• **Data for analysis**:
|---|

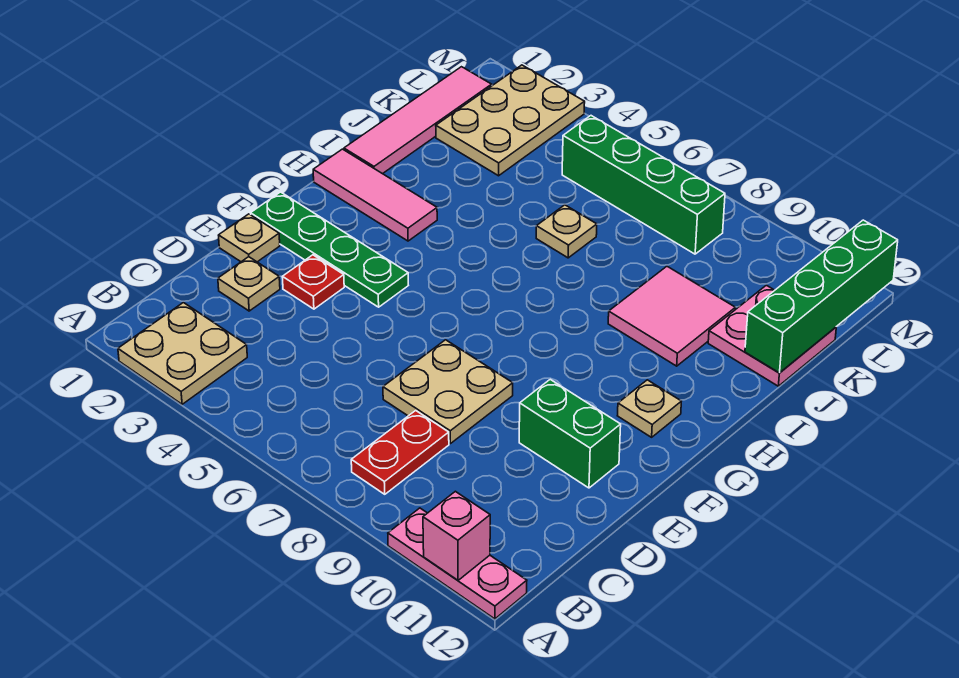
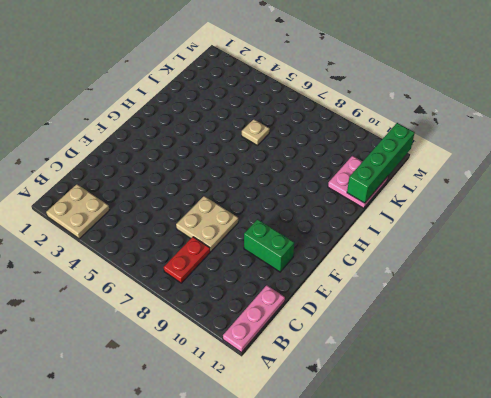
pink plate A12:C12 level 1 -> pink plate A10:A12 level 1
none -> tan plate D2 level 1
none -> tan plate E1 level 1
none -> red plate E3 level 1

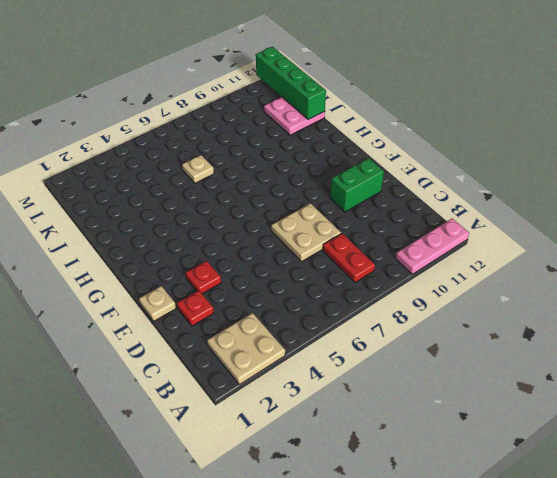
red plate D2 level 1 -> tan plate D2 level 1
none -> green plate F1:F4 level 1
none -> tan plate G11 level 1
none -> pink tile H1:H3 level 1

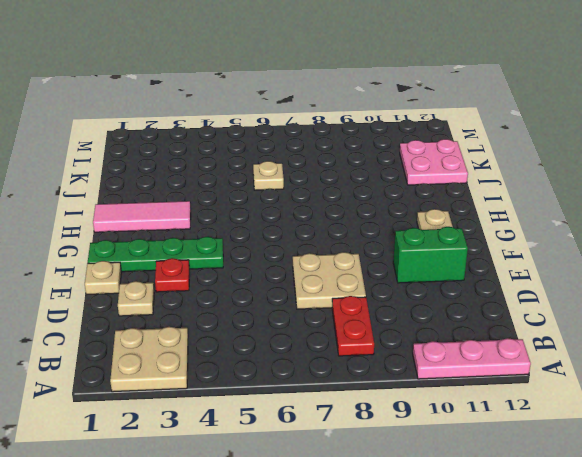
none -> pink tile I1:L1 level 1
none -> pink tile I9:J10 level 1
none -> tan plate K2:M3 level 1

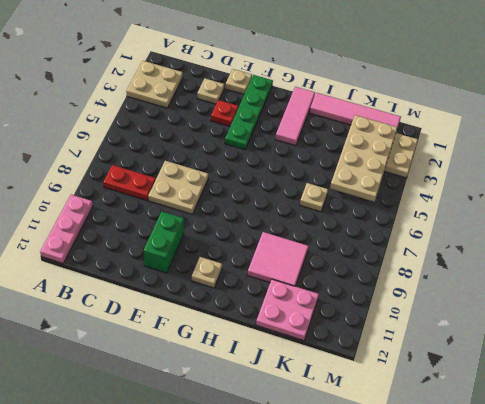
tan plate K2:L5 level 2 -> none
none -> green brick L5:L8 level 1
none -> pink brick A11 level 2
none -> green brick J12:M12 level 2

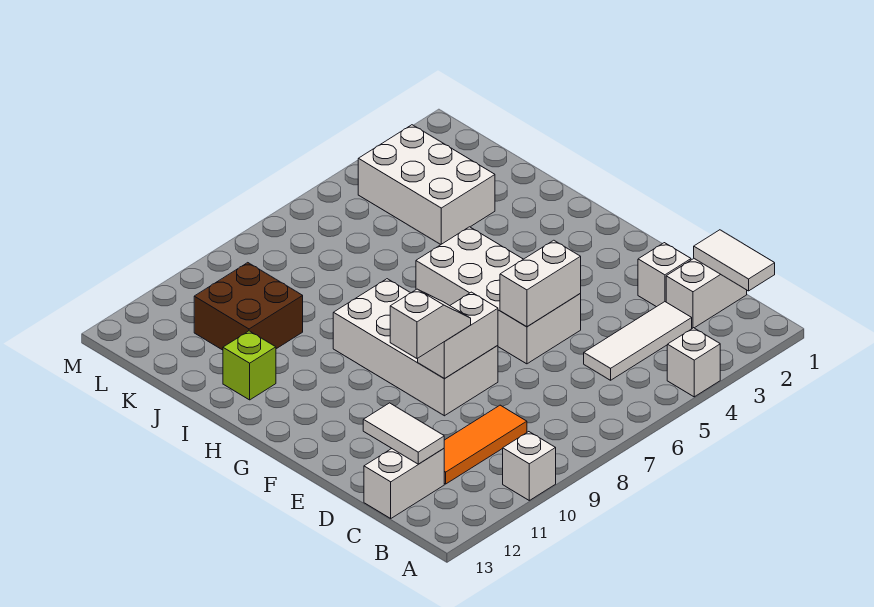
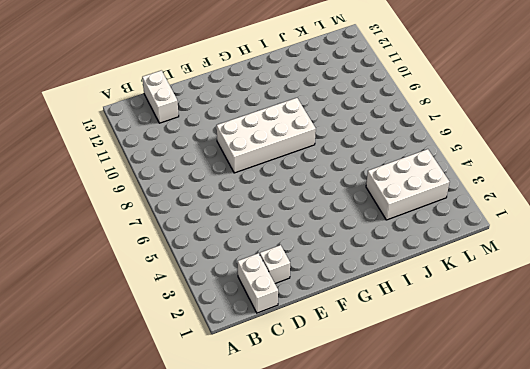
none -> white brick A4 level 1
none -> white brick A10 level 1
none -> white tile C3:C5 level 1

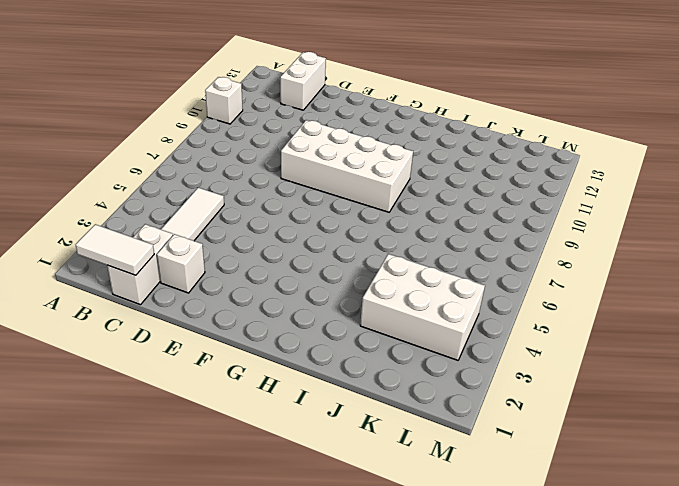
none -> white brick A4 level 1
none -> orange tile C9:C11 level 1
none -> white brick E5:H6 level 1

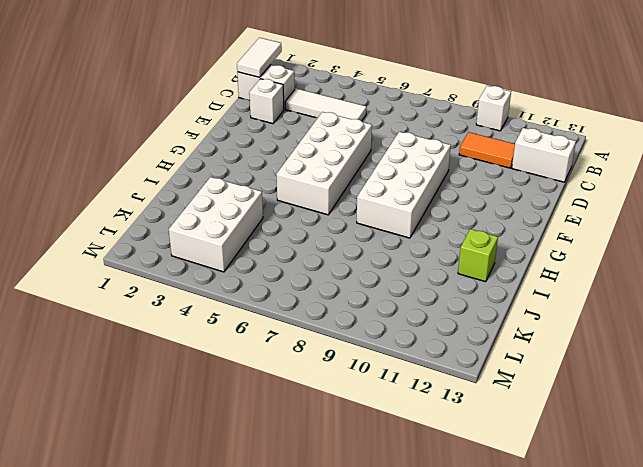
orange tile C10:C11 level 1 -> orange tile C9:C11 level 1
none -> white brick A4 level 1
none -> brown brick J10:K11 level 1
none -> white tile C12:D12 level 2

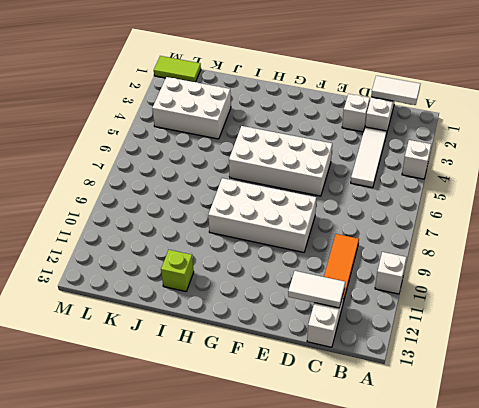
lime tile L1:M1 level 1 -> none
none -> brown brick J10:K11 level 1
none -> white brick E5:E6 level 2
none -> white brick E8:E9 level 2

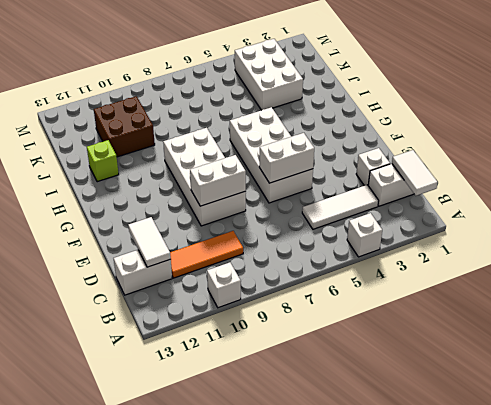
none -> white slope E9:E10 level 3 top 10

|---|

Which lines in the data above contain "orange"? Show each one.

none -> orange tile C9:C11 level 1
orange tile C10:C11 level 1 -> orange tile C9:C11 level 1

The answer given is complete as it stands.